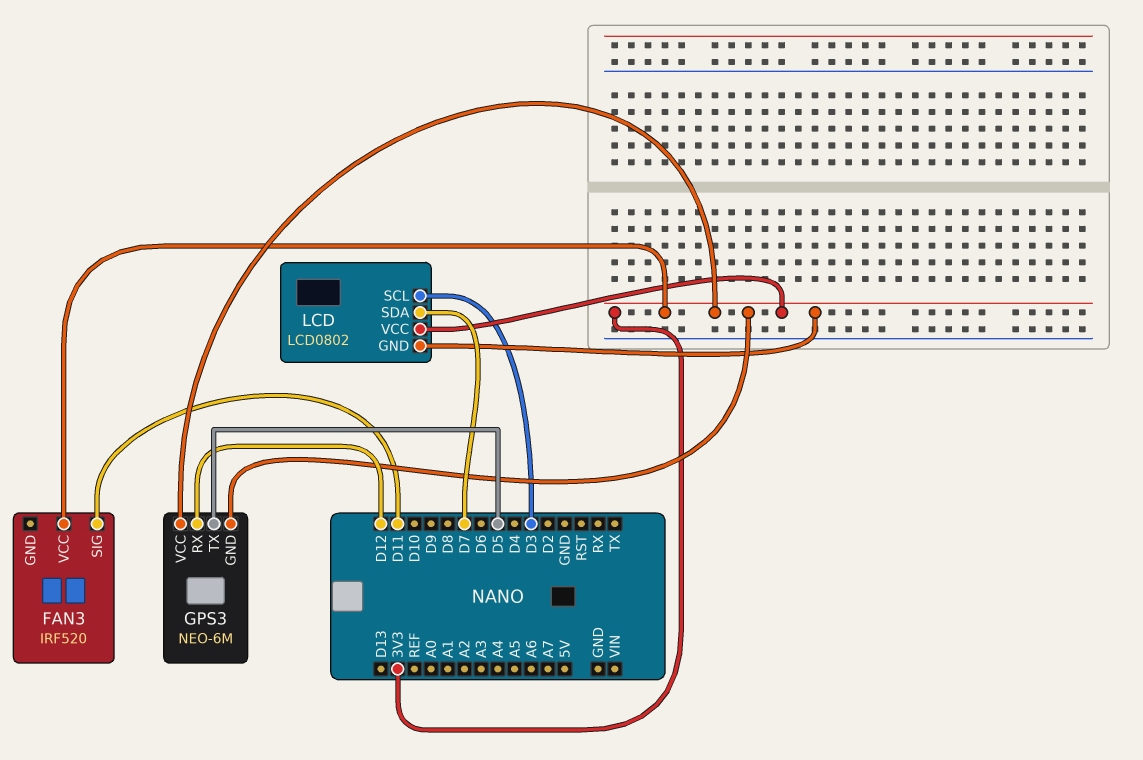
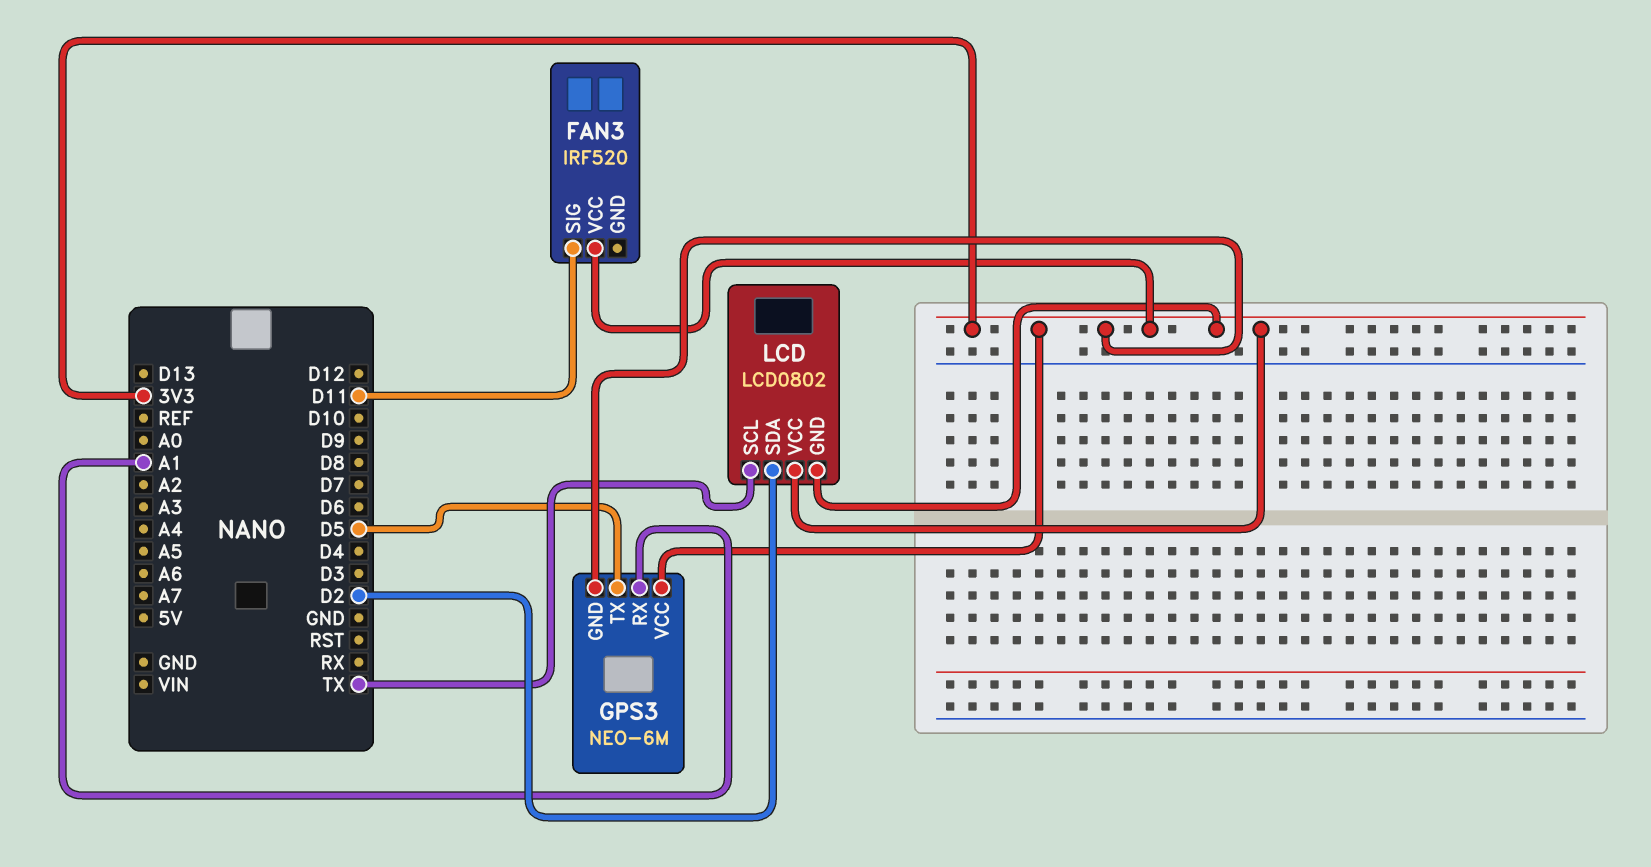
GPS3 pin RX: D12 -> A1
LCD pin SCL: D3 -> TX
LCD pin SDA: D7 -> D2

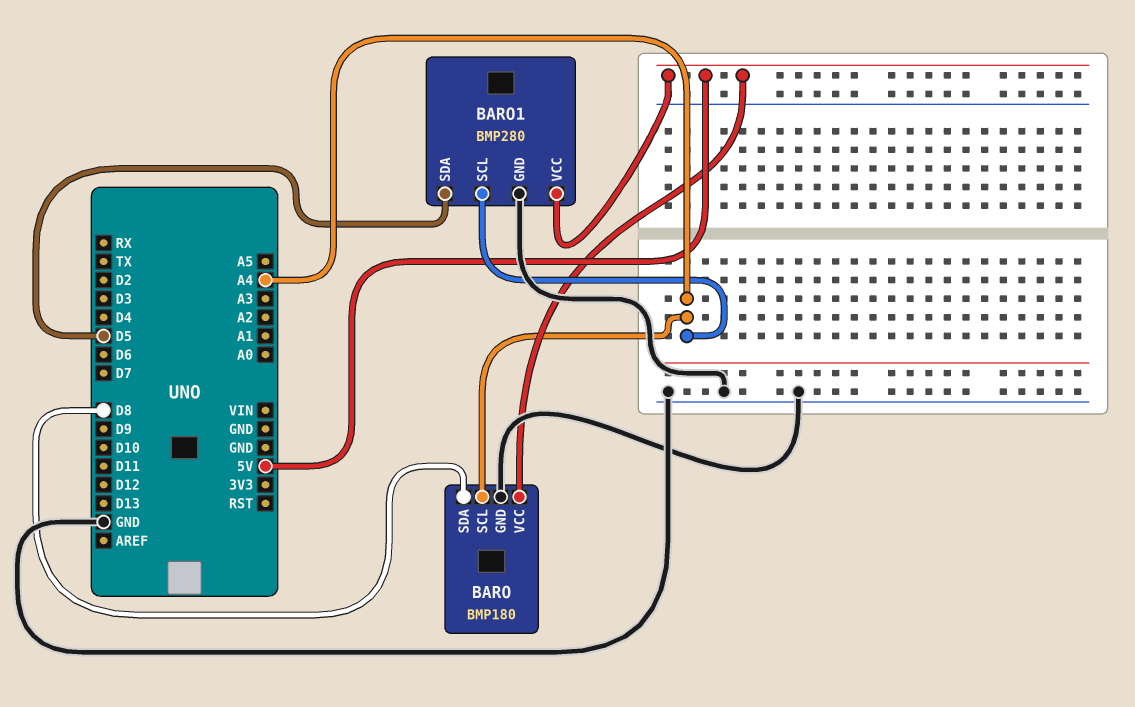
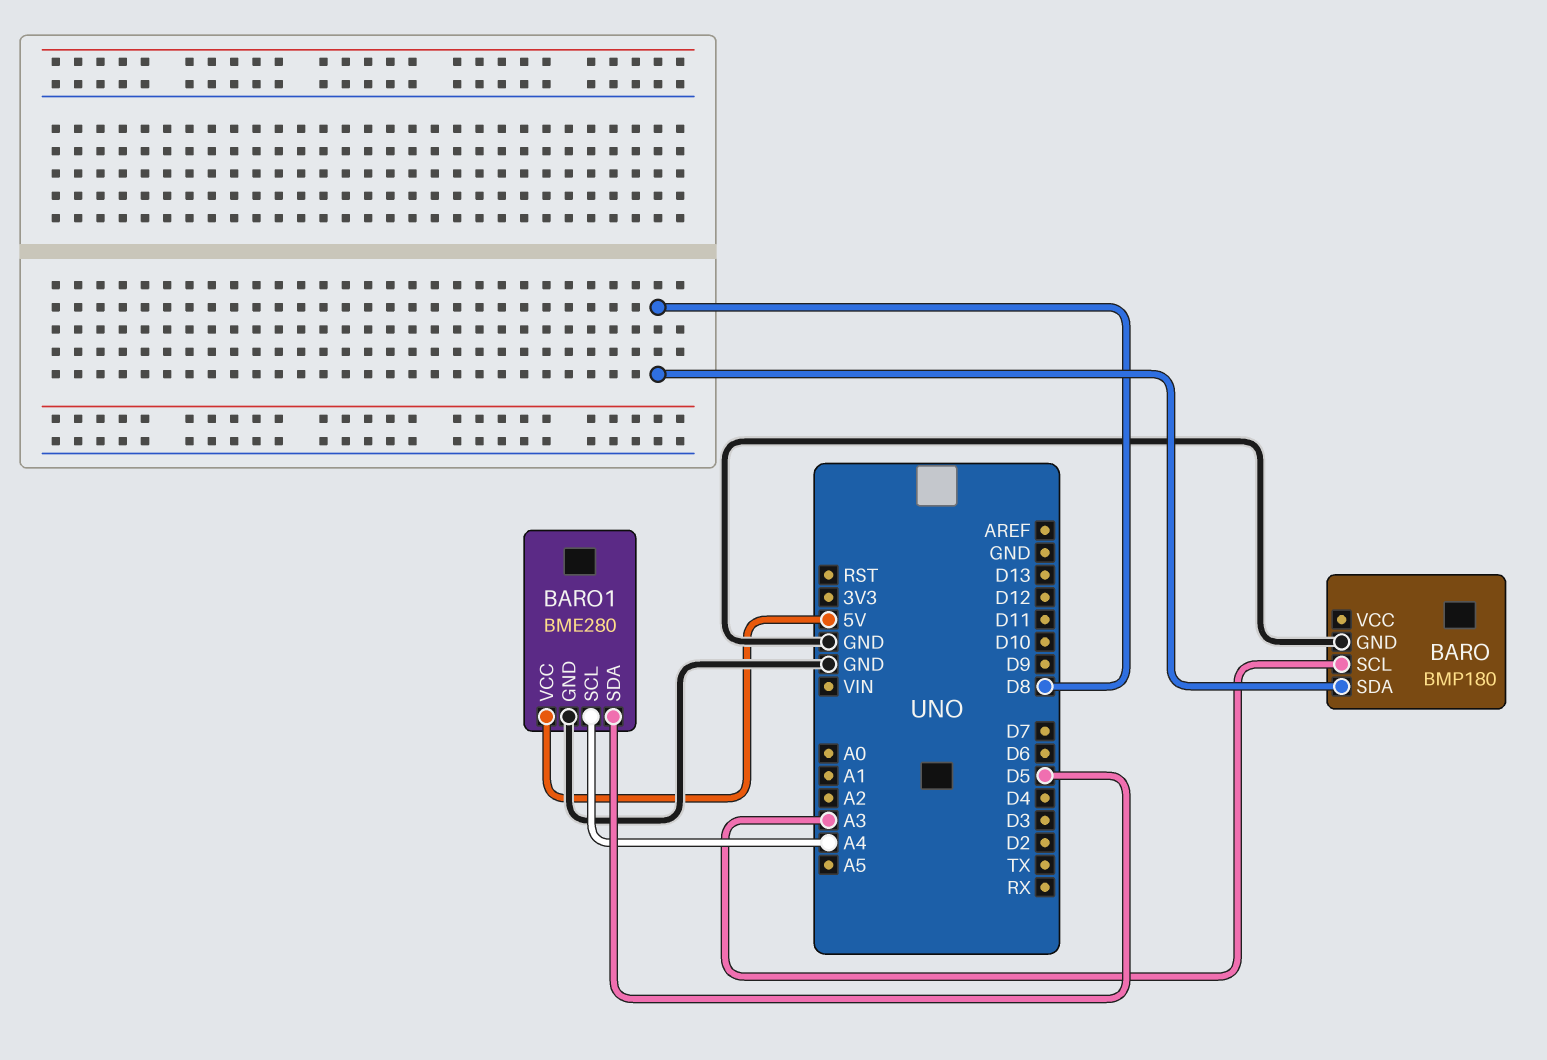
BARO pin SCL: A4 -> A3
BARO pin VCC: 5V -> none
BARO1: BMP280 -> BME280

Exercise:
Everything in the listing above is to be given again exactly, apart from the pictures.

Task response:
GPS3 pin RX: D12 -> A1
LCD pin SCL: D3 -> TX
LCD pin SDA: D7 -> D2

BARO pin SCL: A4 -> A3
BARO pin VCC: 5V -> none
BARO1: BMP280 -> BME280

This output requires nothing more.